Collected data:

◆ ◆ ◆ ◆

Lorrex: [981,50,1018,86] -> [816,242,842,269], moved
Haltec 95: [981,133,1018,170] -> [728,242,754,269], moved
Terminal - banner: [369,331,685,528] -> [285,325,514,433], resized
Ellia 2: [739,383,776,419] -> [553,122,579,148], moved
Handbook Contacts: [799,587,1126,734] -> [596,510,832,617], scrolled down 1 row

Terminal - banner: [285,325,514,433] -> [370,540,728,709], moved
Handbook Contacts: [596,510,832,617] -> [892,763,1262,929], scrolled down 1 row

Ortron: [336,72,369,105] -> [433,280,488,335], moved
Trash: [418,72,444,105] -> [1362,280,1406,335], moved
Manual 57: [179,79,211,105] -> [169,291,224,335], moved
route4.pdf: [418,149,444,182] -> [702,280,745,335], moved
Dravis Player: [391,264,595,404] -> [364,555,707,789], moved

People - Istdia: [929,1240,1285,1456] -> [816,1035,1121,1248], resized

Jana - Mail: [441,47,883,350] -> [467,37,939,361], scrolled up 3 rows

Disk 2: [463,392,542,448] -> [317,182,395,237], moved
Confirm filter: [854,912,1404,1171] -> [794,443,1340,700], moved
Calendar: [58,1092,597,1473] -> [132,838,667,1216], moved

◆ ◆ ◆ ◆

TASK TO CARRY OUT: All lines above between those holding "Handbook Contacts: [799,587,1126,734]" and "Trash: [418,72,444,105] ->", inclusive, must be set down unchanged, and no other line may be included.

ANSWER FOR THIS EXERCISE:
Handbook Contacts: [799,587,1126,734] -> [596,510,832,617], scrolled down 1 row

Terminal - banner: [285,325,514,433] -> [370,540,728,709], moved
Handbook Contacts: [596,510,832,617] -> [892,763,1262,929], scrolled down 1 row

Ortron: [336,72,369,105] -> [433,280,488,335], moved
Trash: [418,72,444,105] -> [1362,280,1406,335], moved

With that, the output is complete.